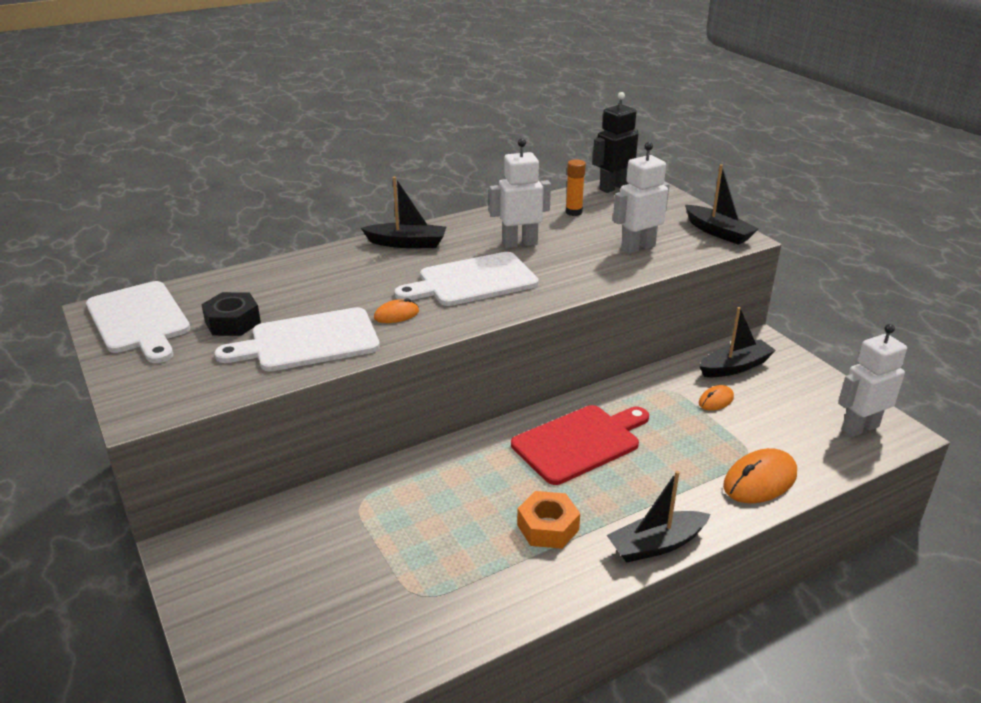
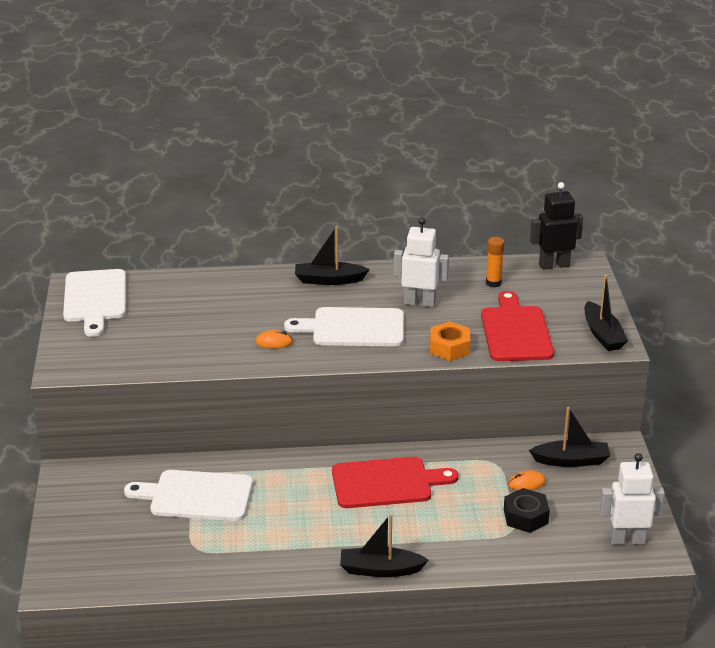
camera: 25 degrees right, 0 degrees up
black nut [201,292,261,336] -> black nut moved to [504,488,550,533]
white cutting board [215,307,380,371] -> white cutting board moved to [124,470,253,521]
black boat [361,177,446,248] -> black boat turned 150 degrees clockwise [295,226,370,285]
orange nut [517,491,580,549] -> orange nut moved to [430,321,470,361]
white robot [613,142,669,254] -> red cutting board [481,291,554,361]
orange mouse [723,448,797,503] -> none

.....

*To do*: The required output is an exact copy of the lines from the start of the material above through the line containing "white cutting board [215,307,380,371]", inclusive, with no pictures in it.

*Exercise answer*:
camera: 25 degrees right, 0 degrees up
black nut [201,292,261,336] -> black nut moved to [504,488,550,533]
white cutting board [215,307,380,371] -> white cutting board moved to [124,470,253,521]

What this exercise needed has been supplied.